---------- Material supplied

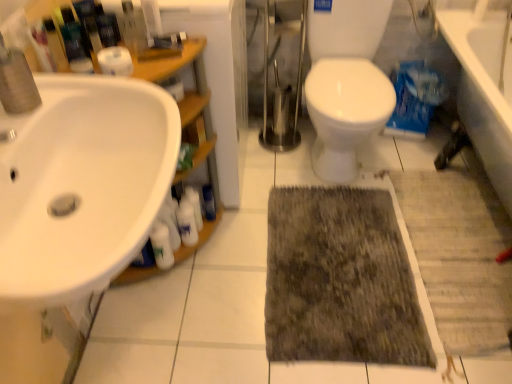
Locate an element on the screen. This screenshot has width=512, height=384. free space that is to the left of white glossy bottle at lower left, which is the first cleaning product from left to right is located at coordinates (131, 286).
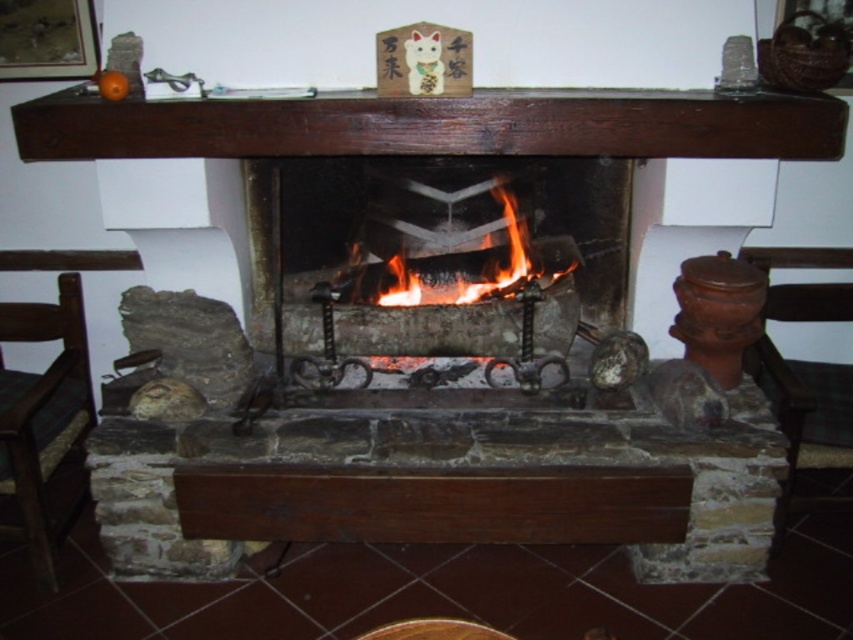
Is green fabric chair at lower left positioned in front of flaming wood at center?

Yes, green fabric chair at lower left is closer to the viewer.

Can you confirm if green fabric chair at lower left is smaller than flaming wood at center?

Incorrect, green fabric chair at lower left is not smaller in size than flaming wood at center.

Does point (68, 449) come closer to viewer compared to point (357, 273)?

Yes, point (68, 449) is closer to viewer.

Find the location of `green fabric chair at lower left`. green fabric chair at lower left is located at coordinates (44, 417).

Does dark brown wood at upper center have a greater height compared to flaming wood at center?

No.

Is dark brown wood at upper center wider than flaming wood at center?

Indeed, dark brown wood at upper center has a greater width compared to flaming wood at center.

Which is in front, point (268, 141) or point (399, 250)?

Point (268, 141)

The height and width of the screenshot is (640, 853). Find the location of `dark brown wood at upper center`. dark brown wood at upper center is located at coordinates (437, 125).

You are a GUI agent. You are given a task and a screenshot of the screen. Output one action in this format:
    pyautogui.click(x=<x>, y=<y>)
    Task: Click on the dark brown wood at upper center
    The width and height of the screenshot is (853, 640).
    Given the screenshot: What is the action you would take?
    pyautogui.click(x=437, y=125)

Between dark brown wood at upper center and green fabric chair at lower left, which one appears on the left side from the viewer's perspective?

Positioned to the left is green fabric chair at lower left.

Does point (473, 104) come in front of point (38, 490)?

Yes, point (473, 104) is in front of point (38, 490).

The width and height of the screenshot is (853, 640). In order to click on dark brown wood at upper center in this screenshot , I will do `click(437, 125)`.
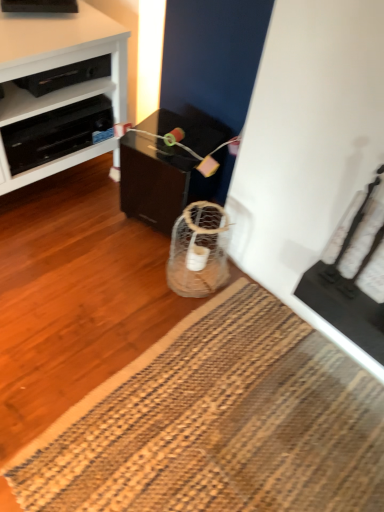
The width and height of the screenshot is (384, 512). I want to click on free location to the left of black glossy table at center, so click(84, 215).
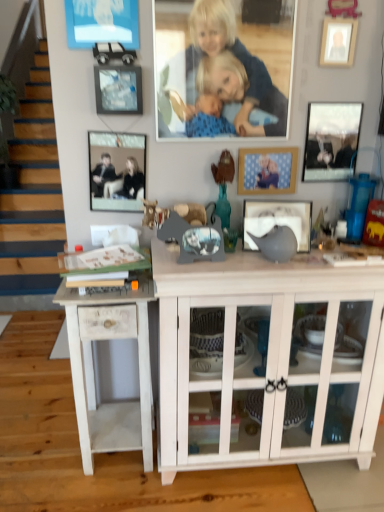
Question: Does blue fabric blanket at upper center come behind blue fabric picture frame at center, which is the third picture frame in left-to-right order?

Choices:
 (A) yes
 (B) no

Answer: (B)

Question: From the image's perspective, is blue fabric blanket at upper center located above blue fabric picture frame at center, which is the third picture frame in left-to-right order?

Choices:
 (A) yes
 (B) no

Answer: (A)

Question: Is blue fabric blanket at upper center at the right side of blue fabric picture frame at center, which is the third picture frame in left-to-right order?

Choices:
 (A) no
 (B) yes

Answer: (A)

Question: From a real-world perspective, does blue fabric blanket at upper center sit lower than blue fabric picture frame at center, which is the third picture frame in left-to-right order?

Choices:
 (A) no
 (B) yes

Answer: (A)

Question: Can you confirm if blue fabric blanket at upper center is shorter than blue fabric picture frame at center, which is the third picture frame in left-to-right order?

Choices:
 (A) yes
 (B) no

Answer: (B)

Question: Considering the relative positions of blue fabric blanket at upper center and blue fabric picture frame at center, which is the third picture frame in left-to-right order, in the image provided, is blue fabric blanket at upper center to the left or to the right of blue fabric picture frame at center, which is the third picture frame in left-to-right order,?

Choices:
 (A) left
 (B) right

Answer: (A)

Question: Looking at the image, does blue fabric blanket at upper center seem bigger or smaller compared to blue fabric picture frame at center, which ranks as the 4th picture frame in right-to-left order?

Choices:
 (A) small
 (B) big

Answer: (B)

Question: Relative to blue fabric picture frame at center, which is the third picture frame in left-to-right order, is blue fabric blanket at upper center in front or behind?

Choices:
 (A) front
 (B) behind

Answer: (A)

Question: Is blue fabric blanket at upper center spatially inside blue fabric picture frame at center, which is the third picture frame in left-to-right order, or outside of it?

Choices:
 (A) outside
 (B) inside

Answer: (A)

Question: In the image, is white wood side table at lower left on the left side or the right side of metallic silver picture frame at upper left, the sixth picture frame from the right?

Choices:
 (A) left
 (B) right

Answer: (A)

Question: Is white wood side table at lower left inside or outside of metallic silver picture frame at upper left, which ranks as the first picture frame in left-to-right order?

Choices:
 (A) outside
 (B) inside

Answer: (A)

Question: Considering the positions of point (87, 473) and point (130, 193), is point (87, 473) closer or farther from the camera than point (130, 193)?

Choices:
 (A) closer
 (B) farther

Answer: (B)

Question: Is white wood side table at lower left wider or thinner than metallic silver picture frame at upper left, the sixth picture frame from the right?

Choices:
 (A) wide
 (B) thin

Answer: (A)

Question: Is point click(x=104, y=101) closer or farther from the camera than point click(x=148, y=458)?

Choices:
 (A) closer
 (B) farther

Answer: (A)

Question: In the image, is metallic silver picture frame at upper left, which appears as the 5th picture frame when viewed from the right, positioned in front of or behind white wood side table at lower left?

Choices:
 (A) behind
 (B) front

Answer: (A)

--------------------

**What you will do:**
Can you give all the lines above as a numbered list, leaving out the blank lines and the pictures?

**Task solution:**
1. Locate an element on the screen. This screenshot has width=512, height=384. free space that is to the left of white glossy bottle at lower left, which is the first cleaning product from left to right is located at coordinates (131, 286).
2. Is green fabric chair at lower left positioned in front of flaming wood at center?
3. Yes, green fabric chair at lower left is closer to the viewer.
4. Can you confirm if green fabric chair at lower left is smaller than flaming wood at center?
5. Incorrect, green fabric chair at lower left is not smaller in size than flaming wood at center.
6. Does point (68, 449) come closer to viewer compared to point (357, 273)?
7. Yes, point (68, 449) is closer to viewer.
8. Find the location of `green fabric chair at lower left`. green fabric chair at lower left is located at coordinates (44, 417).
9. Does dark brown wood at upper center have a greater height compared to flaming wood at center?
10. No.
11. Is dark brown wood at upper center wider than flaming wood at center?
12. Indeed, dark brown wood at upper center has a greater width compared to flaming wood at center.
13. Which is in front, point (268, 141) or point (399, 250)?
14. Point (268, 141)
15. The height and width of the screenshot is (640, 853). Find the location of `dark brown wood at upper center`. dark brown wood at upper center is located at coordinates (437, 125).
16. You are a GUI agent. You are given a task and a screenshot of the screen. Output one action in this format:
17.     pyautogui.click(x=<x>, y=<y>)
18.     Task: Click on the dark brown wood at upper center
19.     The width and height of the screenshot is (853, 640).
20.     Given the screenshot: What is the action you would take?
21.     pyautogui.click(x=437, y=125)
22. Between dark brown wood at upper center and green fabric chair at lower left, which one appears on the left side from the viewer's perspective?
23. Positioned to the left is green fabric chair at lower left.
24. Does point (473, 104) come in front of point (38, 490)?
25. Yes, point (473, 104) is in front of point (38, 490).
26. The width and height of the screenshot is (853, 640). In order to click on dark brown wood at upper center in this screenshot , I will do `click(437, 125)`.
27. The width and height of the screenshot is (384, 512). I want to click on free location to the left of black glossy table at center, so click(84, 215).
28. Question: Does blue fabric blanket at upper center come behind blue fabric picture frame at center, which is the third picture frame in left-to-right order?
29. Choices:
30.  (A) yes
31.  (B) no
32. Answer: (B)
33. Question: From the image's perspective, is blue fabric blanket at upper center located above blue fabric picture frame at center, which is the third picture frame in left-to-right order?
34. Choices:
35.  (A) yes
36.  (B) no
37. Answer: (A)
38. Question: Is blue fabric blanket at upper center at the right side of blue fabric picture frame at center, which is the third picture frame in left-to-right order?
39. Choices:
40.  (A) no
41.  (B) yes
42. Answer: (A)
43. Question: From a real-world perspective, does blue fabric blanket at upper center sit lower than blue fabric picture frame at center, which is the third picture frame in left-to-right order?
44. Choices:
45.  (A) no
46.  (B) yes
47. Answer: (A)
48. Question: Can you confirm if blue fabric blanket at upper center is shorter than blue fabric picture frame at center, which is the third picture frame in left-to-right order?
49. Choices:
50.  (A) yes
51.  (B) no
52. Answer: (B)
53. Question: Considering the relative positions of blue fabric blanket at upper center and blue fabric picture frame at center, which is the third picture frame in left-to-right order, in the image provided, is blue fabric blanket at upper center to the left or to the right of blue fabric picture frame at center, which is the third picture frame in left-to-right order,?
54. Choices:
55.  (A) left
56.  (B) right
57. Answer: (A)
58. Question: Looking at the image, does blue fabric blanket at upper center seem bigger or smaller compared to blue fabric picture frame at center, which ranks as the 4th picture frame in right-to-left order?
59. Choices:
60.  (A) small
61.  (B) big
62. Answer: (B)
63. Question: Relative to blue fabric picture frame at center, which is the third picture frame in left-to-right order, is blue fabric blanket at upper center in front or behind?
64. Choices:
65.  (A) front
66.  (B) behind
67. Answer: (A)
68. Question: Is blue fabric blanket at upper center spatially inside blue fabric picture frame at center, which is the third picture frame in left-to-right order, or outside of it?
69. Choices:
70.  (A) outside
71.  (B) inside
72. Answer: (A)
73. Question: In the image, is white wood side table at lower left on the left side or the right side of metallic silver picture frame at upper left, the sixth picture frame from the right?
74. Choices:
75.  (A) left
76.  (B) right
77. Answer: (A)
78. Question: Is white wood side table at lower left inside or outside of metallic silver picture frame at upper left, which ranks as the first picture frame in left-to-right order?
79. Choices:
80.  (A) outside
81.  (B) inside
82. Answer: (A)
83. Question: Considering the positions of point (87, 473) and point (130, 193), is point (87, 473) closer or farther from the camera than point (130, 193)?
84. Choices:
85.  (A) closer
86.  (B) farther
87. Answer: (B)
88. Question: Is white wood side table at lower left wider or thinner than metallic silver picture frame at upper left, the sixth picture frame from the right?
89. Choices:
90.  (A) wide
91.  (B) thin
92. Answer: (A)
93. Question: Is point click(x=104, y=101) closer or farther from the camera than point click(x=148, y=458)?
94. Choices:
95.  (A) closer
96.  (B) farther
97. Answer: (A)
98. Question: In the image, is metallic silver picture frame at upper left, which appears as the 5th picture frame when viewed from the right, positioned in front of or behind white wood side table at lower left?
99. Choices:
100.  (A) behind
101.  (B) front
102. Answer: (A)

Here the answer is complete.